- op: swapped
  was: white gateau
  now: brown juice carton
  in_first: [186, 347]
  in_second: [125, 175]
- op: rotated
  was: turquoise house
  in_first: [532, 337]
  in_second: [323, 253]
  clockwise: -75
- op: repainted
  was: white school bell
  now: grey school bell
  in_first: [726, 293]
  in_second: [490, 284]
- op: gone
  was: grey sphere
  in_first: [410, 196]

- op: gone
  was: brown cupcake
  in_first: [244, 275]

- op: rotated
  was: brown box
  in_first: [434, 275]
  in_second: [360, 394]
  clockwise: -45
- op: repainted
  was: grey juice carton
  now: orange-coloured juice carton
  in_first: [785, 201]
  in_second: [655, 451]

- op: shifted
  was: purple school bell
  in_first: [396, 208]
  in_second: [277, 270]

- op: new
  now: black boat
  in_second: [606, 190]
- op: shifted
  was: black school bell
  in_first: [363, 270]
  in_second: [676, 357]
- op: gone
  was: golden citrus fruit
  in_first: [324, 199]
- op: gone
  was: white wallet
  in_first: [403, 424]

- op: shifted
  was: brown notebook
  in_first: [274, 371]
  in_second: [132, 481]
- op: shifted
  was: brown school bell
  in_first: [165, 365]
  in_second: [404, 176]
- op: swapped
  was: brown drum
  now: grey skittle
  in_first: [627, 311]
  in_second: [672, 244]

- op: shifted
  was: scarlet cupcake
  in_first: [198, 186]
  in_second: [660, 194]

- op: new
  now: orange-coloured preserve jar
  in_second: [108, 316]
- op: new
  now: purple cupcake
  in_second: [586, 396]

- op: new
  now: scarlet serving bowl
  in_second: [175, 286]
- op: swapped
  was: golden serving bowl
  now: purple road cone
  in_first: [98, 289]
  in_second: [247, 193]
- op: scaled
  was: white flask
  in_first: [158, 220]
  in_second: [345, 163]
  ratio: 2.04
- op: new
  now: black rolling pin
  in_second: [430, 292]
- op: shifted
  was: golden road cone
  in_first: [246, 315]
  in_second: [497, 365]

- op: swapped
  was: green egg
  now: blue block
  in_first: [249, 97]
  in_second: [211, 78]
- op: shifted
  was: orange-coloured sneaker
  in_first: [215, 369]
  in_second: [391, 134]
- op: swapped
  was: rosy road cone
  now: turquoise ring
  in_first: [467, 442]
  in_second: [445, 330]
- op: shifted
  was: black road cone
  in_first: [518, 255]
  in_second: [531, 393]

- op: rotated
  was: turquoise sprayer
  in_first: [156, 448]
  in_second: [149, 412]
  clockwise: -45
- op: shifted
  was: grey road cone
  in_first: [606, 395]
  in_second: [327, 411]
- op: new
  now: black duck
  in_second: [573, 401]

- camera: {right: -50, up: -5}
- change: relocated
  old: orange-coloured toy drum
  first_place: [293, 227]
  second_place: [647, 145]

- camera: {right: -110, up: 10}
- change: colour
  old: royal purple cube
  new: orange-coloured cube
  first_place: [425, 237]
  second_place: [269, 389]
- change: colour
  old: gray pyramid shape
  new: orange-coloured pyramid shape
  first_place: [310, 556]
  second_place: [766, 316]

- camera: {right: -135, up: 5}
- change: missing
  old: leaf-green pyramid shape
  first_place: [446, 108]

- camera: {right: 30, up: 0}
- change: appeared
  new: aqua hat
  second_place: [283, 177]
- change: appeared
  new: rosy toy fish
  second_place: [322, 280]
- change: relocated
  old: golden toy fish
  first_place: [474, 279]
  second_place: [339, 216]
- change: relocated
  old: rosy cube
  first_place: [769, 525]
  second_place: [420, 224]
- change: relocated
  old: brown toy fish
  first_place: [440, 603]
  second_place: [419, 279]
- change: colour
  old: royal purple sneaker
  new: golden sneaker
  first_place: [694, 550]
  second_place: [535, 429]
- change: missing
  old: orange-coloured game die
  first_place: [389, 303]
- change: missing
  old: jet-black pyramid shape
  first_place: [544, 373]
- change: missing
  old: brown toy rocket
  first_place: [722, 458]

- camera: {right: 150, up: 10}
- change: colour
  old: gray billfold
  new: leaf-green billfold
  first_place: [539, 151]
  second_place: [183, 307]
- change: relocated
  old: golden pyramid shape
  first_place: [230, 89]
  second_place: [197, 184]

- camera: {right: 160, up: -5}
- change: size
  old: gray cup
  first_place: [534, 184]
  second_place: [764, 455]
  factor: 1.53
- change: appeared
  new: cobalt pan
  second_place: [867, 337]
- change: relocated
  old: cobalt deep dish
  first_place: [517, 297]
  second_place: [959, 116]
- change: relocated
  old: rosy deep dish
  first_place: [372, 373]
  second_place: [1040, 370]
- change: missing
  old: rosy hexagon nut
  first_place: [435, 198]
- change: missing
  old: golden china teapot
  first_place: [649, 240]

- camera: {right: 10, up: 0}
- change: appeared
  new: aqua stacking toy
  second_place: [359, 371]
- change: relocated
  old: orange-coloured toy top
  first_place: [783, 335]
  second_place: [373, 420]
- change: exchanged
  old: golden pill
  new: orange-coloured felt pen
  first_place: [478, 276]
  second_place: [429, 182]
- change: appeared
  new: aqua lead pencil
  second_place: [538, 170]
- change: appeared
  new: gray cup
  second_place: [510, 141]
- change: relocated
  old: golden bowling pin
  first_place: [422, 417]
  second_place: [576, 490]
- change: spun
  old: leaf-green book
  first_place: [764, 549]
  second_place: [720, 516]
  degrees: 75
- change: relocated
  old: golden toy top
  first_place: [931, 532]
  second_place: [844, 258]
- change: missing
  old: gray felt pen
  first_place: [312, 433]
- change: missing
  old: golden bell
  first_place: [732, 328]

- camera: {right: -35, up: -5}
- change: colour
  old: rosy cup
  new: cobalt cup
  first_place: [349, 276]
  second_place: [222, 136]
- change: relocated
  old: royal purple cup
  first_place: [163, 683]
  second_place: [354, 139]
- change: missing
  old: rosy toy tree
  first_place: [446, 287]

> Work order
Looking at the data above, write out exactly the lines that start at the one containing "now: grey school bell" and end at the one containing "was: grey juice carton"; include both and nothing beyond.

> Result for this exercise
  now: grey school bell
  in_first: [726, 293]
  in_second: [490, 284]
- op: gone
  was: grey sphere
  in_first: [410, 196]

- op: gone
  was: brown cupcake
  in_first: [244, 275]

- op: rotated
  was: brown box
  in_first: [434, 275]
  in_second: [360, 394]
  clockwise: -45
- op: repainted
  was: grey juice carton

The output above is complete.